Collected data:
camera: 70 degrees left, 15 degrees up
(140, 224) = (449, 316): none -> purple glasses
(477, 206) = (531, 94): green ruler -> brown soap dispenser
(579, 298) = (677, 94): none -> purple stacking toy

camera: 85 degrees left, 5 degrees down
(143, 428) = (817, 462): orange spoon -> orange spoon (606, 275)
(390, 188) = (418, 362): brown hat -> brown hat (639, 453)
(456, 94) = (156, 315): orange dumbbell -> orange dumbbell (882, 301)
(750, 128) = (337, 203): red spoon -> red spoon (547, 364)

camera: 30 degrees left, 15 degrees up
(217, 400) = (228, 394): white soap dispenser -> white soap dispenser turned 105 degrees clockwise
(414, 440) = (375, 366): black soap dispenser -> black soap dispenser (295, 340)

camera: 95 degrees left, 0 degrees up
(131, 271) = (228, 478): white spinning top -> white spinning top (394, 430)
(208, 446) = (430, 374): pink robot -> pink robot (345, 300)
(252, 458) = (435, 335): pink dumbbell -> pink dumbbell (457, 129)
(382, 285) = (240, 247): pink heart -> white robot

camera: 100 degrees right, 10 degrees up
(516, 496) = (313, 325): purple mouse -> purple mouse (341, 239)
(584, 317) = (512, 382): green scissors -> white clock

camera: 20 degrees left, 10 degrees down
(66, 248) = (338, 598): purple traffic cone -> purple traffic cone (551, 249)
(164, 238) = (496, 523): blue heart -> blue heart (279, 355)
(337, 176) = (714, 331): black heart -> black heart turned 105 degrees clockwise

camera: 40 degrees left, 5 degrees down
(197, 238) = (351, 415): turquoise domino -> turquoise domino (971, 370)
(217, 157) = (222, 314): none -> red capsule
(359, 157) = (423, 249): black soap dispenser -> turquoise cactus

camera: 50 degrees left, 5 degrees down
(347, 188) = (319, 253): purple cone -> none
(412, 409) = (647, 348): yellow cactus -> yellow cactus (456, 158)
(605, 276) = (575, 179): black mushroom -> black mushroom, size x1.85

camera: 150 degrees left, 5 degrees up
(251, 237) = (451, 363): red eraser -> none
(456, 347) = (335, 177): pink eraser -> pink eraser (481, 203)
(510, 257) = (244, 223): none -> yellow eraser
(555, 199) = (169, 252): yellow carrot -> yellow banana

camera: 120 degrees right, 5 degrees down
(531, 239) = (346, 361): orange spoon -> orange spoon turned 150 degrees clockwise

**Work request**.
Reproduce the data verbatim, line for line.

**Written solution**.
camera: 70 degrees left, 15 degrees up
(140, 224) = (449, 316): none -> purple glasses
(477, 206) = (531, 94): green ruler -> brown soap dispenser
(579, 298) = (677, 94): none -> purple stacking toy

camera: 85 degrees left, 5 degrees down
(143, 428) = (817, 462): orange spoon -> orange spoon (606, 275)
(390, 188) = (418, 362): brown hat -> brown hat (639, 453)
(456, 94) = (156, 315): orange dumbbell -> orange dumbbell (882, 301)
(750, 128) = (337, 203): red spoon -> red spoon (547, 364)

camera: 30 degrees left, 15 degrees up
(217, 400) = (228, 394): white soap dispenser -> white soap dispenser turned 105 degrees clockwise
(414, 440) = (375, 366): black soap dispenser -> black soap dispenser (295, 340)

camera: 95 degrees left, 0 degrees up
(131, 271) = (228, 478): white spinning top -> white spinning top (394, 430)
(208, 446) = (430, 374): pink robot -> pink robot (345, 300)
(252, 458) = (435, 335): pink dumbbell -> pink dumbbell (457, 129)
(382, 285) = (240, 247): pink heart -> white robot

camera: 100 degrees right, 10 degrees up
(516, 496) = (313, 325): purple mouse -> purple mouse (341, 239)
(584, 317) = (512, 382): green scissors -> white clock

camera: 20 degrees left, 10 degrees down
(66, 248) = (338, 598): purple traffic cone -> purple traffic cone (551, 249)
(164, 238) = (496, 523): blue heart -> blue heart (279, 355)
(337, 176) = (714, 331): black heart -> black heart turned 105 degrees clockwise

camera: 40 degrees left, 5 degrees down
(197, 238) = (351, 415): turquoise domino -> turquoise domino (971, 370)
(217, 157) = (222, 314): none -> red capsule
(359, 157) = (423, 249): black soap dispenser -> turquoise cactus

camera: 50 degrees left, 5 degrees down
(347, 188) = (319, 253): purple cone -> none
(412, 409) = (647, 348): yellow cactus -> yellow cactus (456, 158)
(605, 276) = (575, 179): black mushroom -> black mushroom, size x1.85

camera: 150 degrees left, 5 degrees up
(251, 237) = (451, 363): red eraser -> none
(456, 347) = (335, 177): pink eraser -> pink eraser (481, 203)
(510, 257) = (244, 223): none -> yellow eraser
(555, 199) = (169, 252): yellow carrot -> yellow banana

camera: 120 degrees right, 5 degrees down
(531, 239) = (346, 361): orange spoon -> orange spoon turned 150 degrees clockwise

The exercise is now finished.